Below are entries. Pull out all lines containing "weiß".

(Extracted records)
[Start of section]
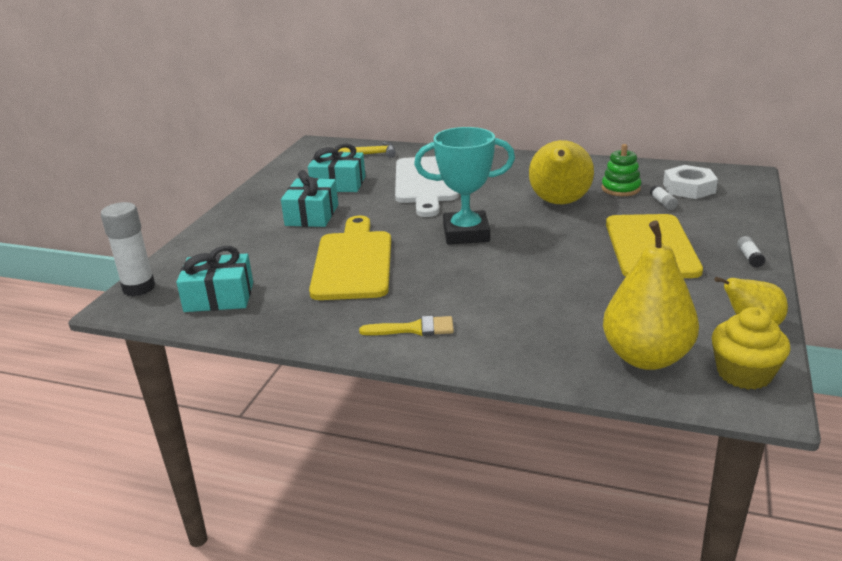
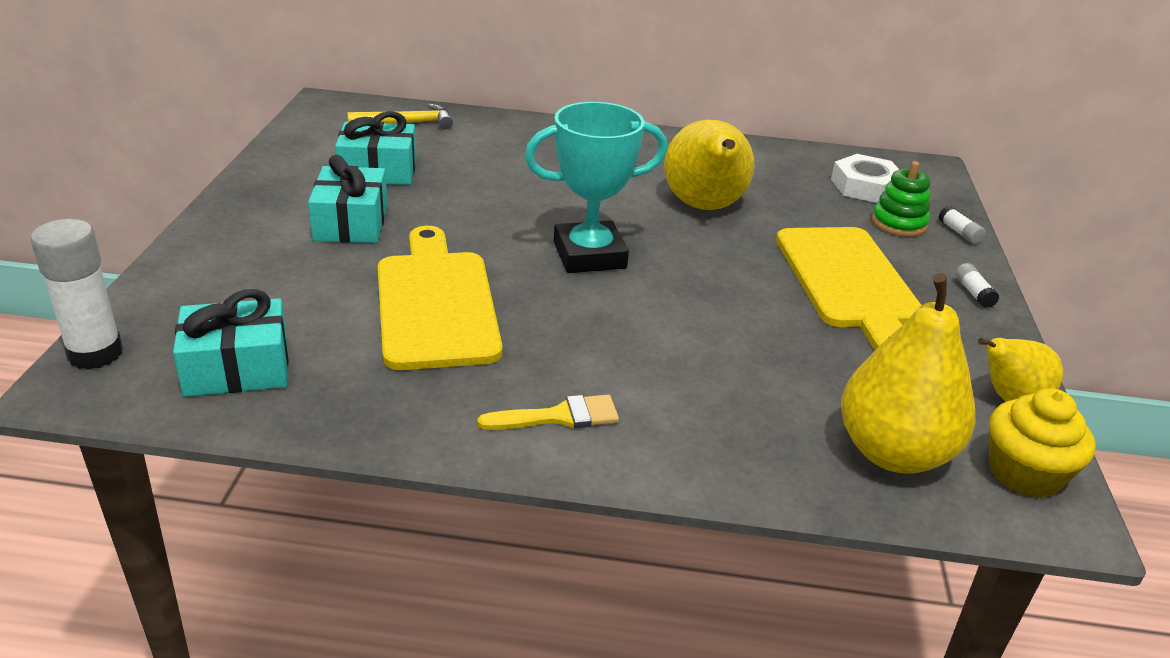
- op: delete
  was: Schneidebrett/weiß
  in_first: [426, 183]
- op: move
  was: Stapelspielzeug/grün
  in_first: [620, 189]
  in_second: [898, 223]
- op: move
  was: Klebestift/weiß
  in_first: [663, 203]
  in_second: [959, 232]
[End of section]
Output =
  was: Schneidebrett/weiß
  was: Klebestift/weiß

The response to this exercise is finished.